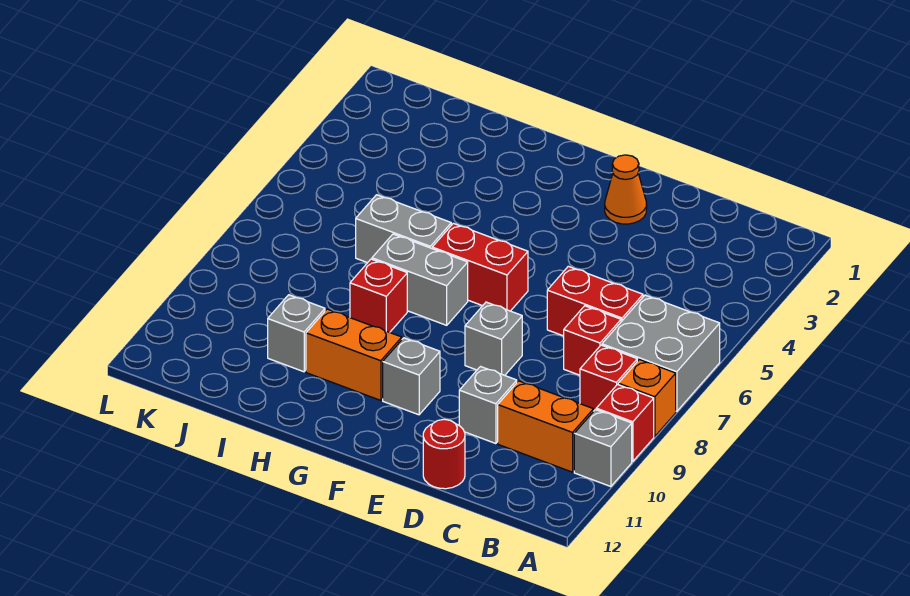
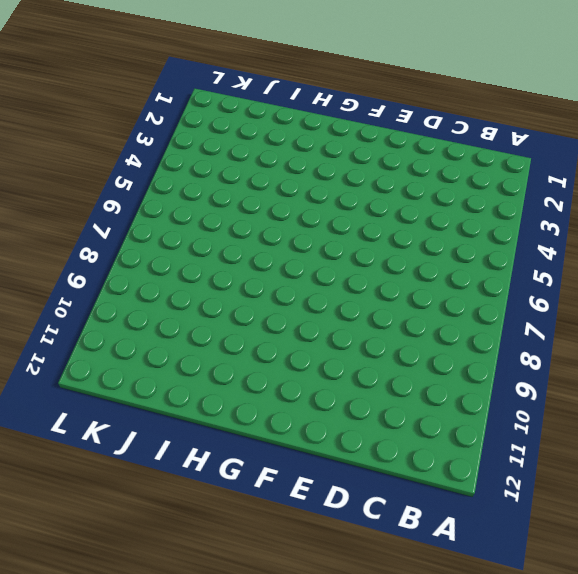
none -> grey brick A6:B7 level 1
none -> orange brick A8 level 1
none -> red brick A9 level 1

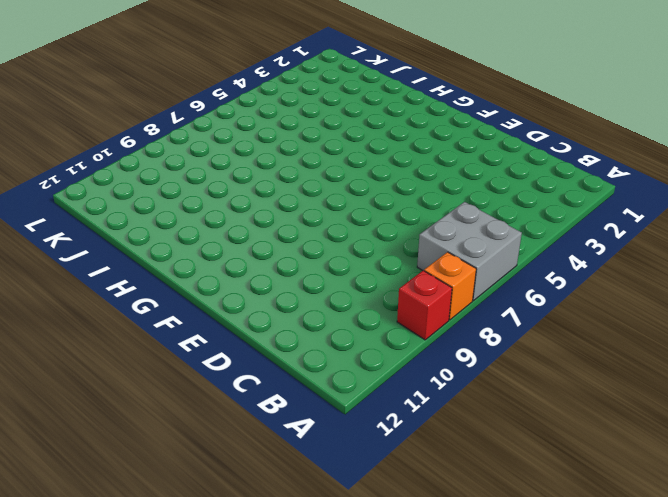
none -> grey brick A10 level 1
none -> red brick B8 level 1
none -> orange brick B10:C10 level 1

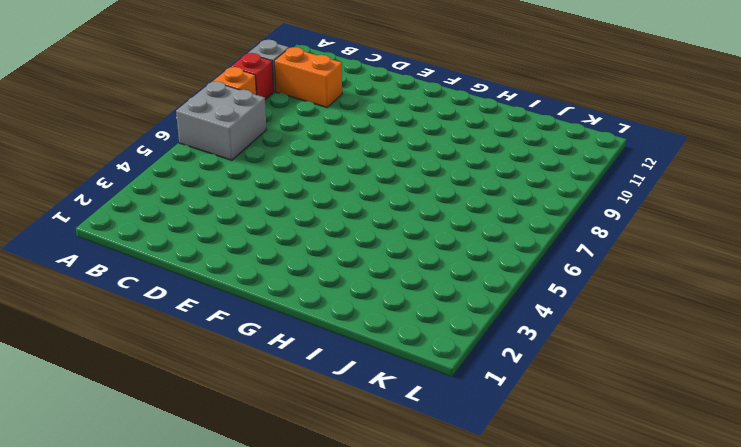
none -> red brick B8 level 1
none -> red brick C6:D6 level 1
none -> red brick C7 level 1

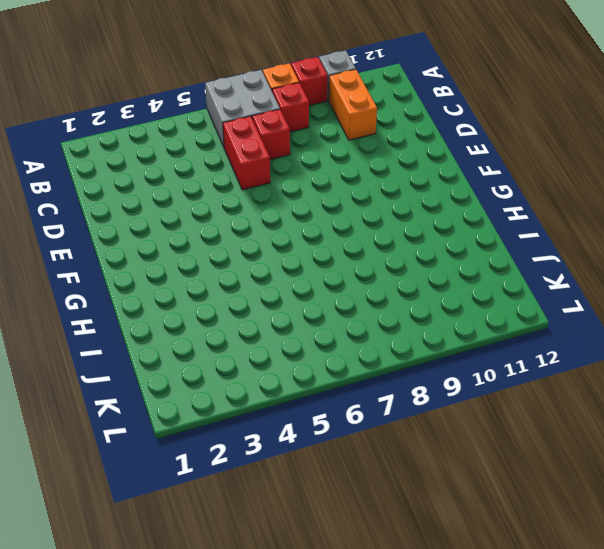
none -> grey brick D10 level 1
none -> red round brick D12 level 1
none -> orange cone E2 level 1

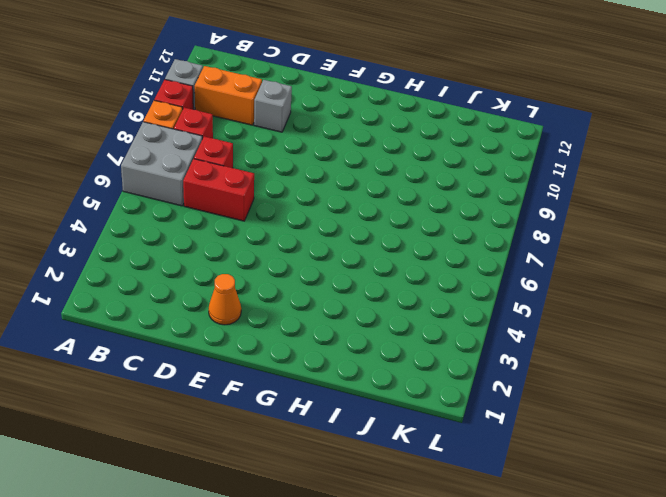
none -> red round brick D12 level 1
none -> grey brick E8 level 1
none -> red brick F6:G6 level 1

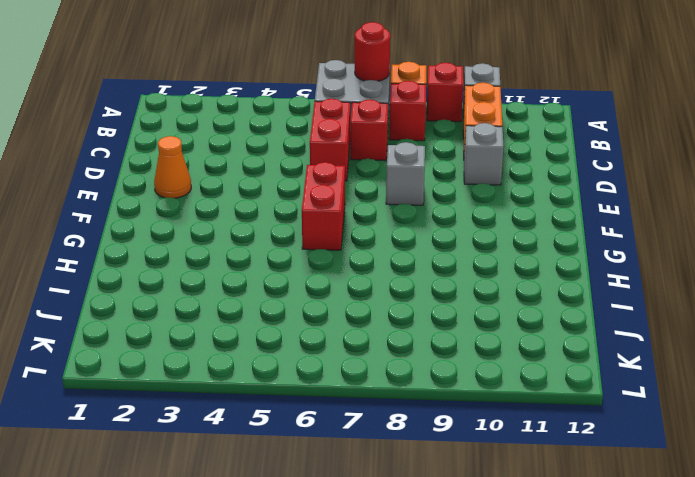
red round brick A7 level 2 -> red round brick D12 level 1
none -> grey brick F10 level 1
none -> grey brick G7:H7 level 1
none -> orange brick G10:H10 level 1

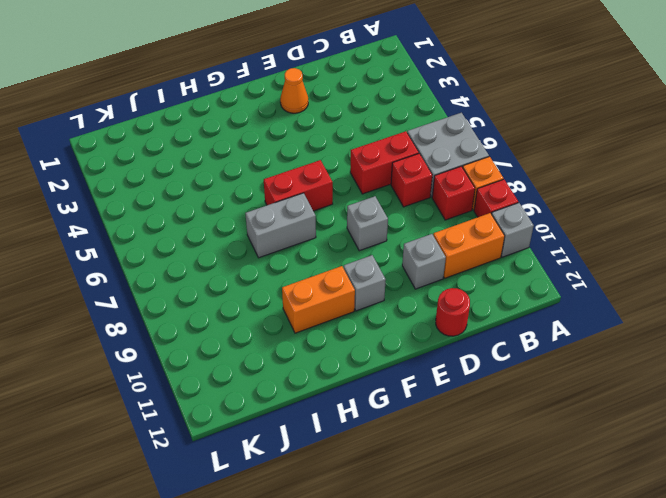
none -> grey brick H6:I6 level 1
none -> red brick H8 level 1
none -> grey brick I10 level 1

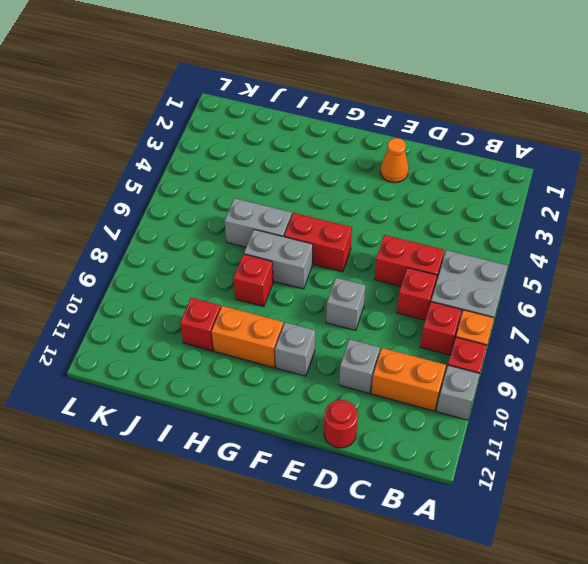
red brick I10 level 1 -> grey brick I10 level 1

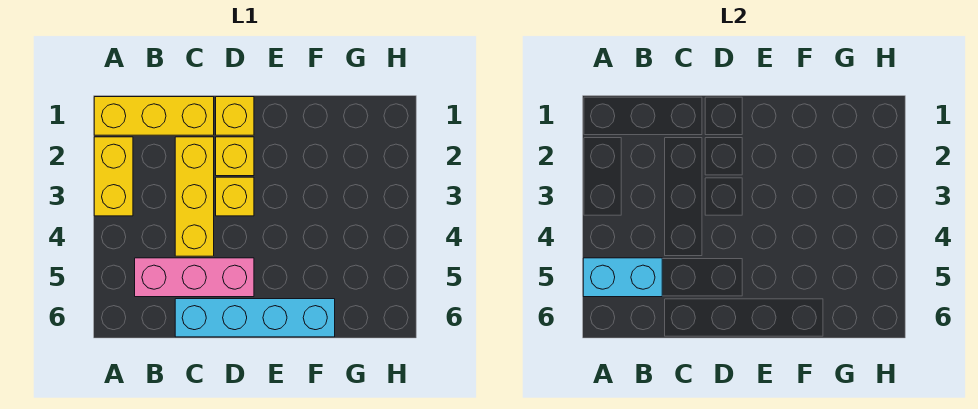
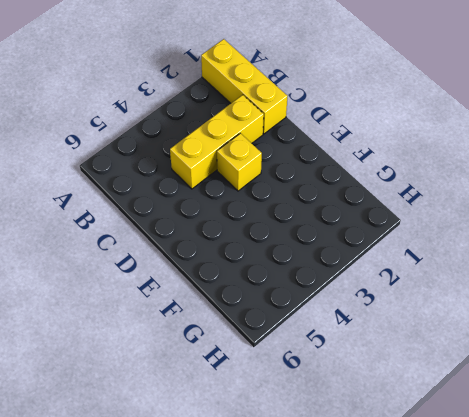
none -> yellow brick A2:A3 level 1
none -> pink brick B5:D5 level 1

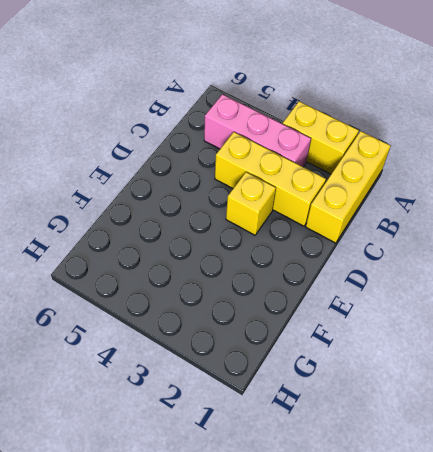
pink brick B3:B5 level 1 -> pink brick B5:D5 level 1
none -> cyan brick C6:F6 level 1
none -> yellow brick D1 level 1

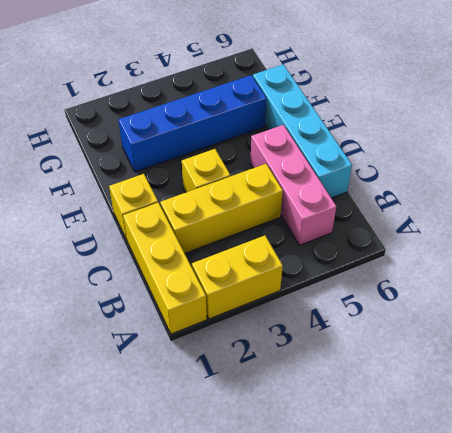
blue brick F2:F5 level 1 -> none
none -> yellow brick D2 level 1
none -> cyan brick A5:B5 level 2

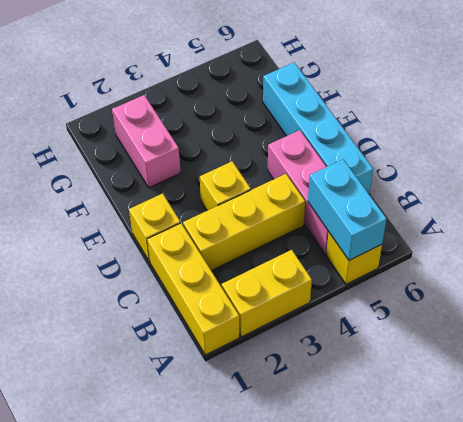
yellow brick A5 level 1 -> yellow brick D2 level 1
pink brick F2:G2 level 1 -> none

Task description ->
Above are the records; copy exactly the lines from the one with "none -> red brick C7 level 1" through the one with "none -> red brick H8 level 1", including both, and nothing more. Leave out pictures.

Exercise solution ->
none -> red brick C7 level 1

none -> grey brick D10 level 1
none -> red round brick D12 level 1
none -> orange cone E2 level 1

none -> red round brick D12 level 1
none -> grey brick E8 level 1
none -> red brick F6:G6 level 1

red round brick A7 level 2 -> red round brick D12 level 1
none -> grey brick F10 level 1
none -> grey brick G7:H7 level 1
none -> orange brick G10:H10 level 1

none -> grey brick H6:I6 level 1
none -> red brick H8 level 1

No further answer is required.